[Instructions to follow]: Each line from the one containing "purple diamond: (143, 53)" to the end of the records should be copied exactly, and no other line.

------------------------

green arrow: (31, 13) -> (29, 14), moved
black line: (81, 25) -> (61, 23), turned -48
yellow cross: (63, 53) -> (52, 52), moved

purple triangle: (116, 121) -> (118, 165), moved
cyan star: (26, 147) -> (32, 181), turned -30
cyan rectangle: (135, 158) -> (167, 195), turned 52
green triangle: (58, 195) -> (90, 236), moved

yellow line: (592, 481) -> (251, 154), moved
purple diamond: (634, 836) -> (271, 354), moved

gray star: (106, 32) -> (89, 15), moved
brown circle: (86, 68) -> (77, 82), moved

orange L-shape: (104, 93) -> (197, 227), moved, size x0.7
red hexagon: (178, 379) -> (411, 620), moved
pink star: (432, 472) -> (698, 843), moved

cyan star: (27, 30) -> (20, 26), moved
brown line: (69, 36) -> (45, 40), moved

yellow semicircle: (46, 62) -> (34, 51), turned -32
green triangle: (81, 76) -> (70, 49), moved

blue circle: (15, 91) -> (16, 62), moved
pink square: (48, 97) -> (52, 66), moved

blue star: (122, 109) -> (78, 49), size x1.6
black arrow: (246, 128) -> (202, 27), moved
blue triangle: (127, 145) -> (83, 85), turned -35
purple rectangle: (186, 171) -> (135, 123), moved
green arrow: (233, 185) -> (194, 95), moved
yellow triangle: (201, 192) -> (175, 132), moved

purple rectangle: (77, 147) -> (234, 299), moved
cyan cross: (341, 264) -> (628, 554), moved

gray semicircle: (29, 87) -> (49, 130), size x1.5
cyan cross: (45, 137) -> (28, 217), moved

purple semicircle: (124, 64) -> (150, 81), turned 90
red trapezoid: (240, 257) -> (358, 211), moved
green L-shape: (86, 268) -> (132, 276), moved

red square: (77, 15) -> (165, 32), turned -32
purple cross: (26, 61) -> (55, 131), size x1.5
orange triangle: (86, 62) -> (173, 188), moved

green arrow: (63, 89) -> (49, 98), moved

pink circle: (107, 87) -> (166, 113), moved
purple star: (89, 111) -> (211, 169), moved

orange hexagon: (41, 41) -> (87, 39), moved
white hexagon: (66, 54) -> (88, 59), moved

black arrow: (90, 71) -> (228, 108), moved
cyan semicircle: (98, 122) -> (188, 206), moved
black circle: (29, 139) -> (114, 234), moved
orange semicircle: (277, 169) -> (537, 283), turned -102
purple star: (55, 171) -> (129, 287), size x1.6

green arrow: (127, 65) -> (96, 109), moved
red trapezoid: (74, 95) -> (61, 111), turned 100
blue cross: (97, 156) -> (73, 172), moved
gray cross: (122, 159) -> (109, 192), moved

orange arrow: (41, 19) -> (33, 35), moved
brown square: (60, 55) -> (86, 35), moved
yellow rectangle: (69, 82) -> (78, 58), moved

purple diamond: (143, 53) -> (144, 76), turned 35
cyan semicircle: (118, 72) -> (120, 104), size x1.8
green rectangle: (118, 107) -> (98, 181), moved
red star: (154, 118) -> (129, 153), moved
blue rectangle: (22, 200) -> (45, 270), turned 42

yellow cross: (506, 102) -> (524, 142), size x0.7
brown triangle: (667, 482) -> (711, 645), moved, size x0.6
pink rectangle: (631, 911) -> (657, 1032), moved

------------------------

[The answer]:
purple diamond: (143, 53) -> (144, 76), turned 35
cyan semicircle: (118, 72) -> (120, 104), size x1.8
green rectangle: (118, 107) -> (98, 181), moved
red star: (154, 118) -> (129, 153), moved
blue rectangle: (22, 200) -> (45, 270), turned 42

yellow cross: (506, 102) -> (524, 142), size x0.7
brown triangle: (667, 482) -> (711, 645), moved, size x0.6
pink rectangle: (631, 911) -> (657, 1032), moved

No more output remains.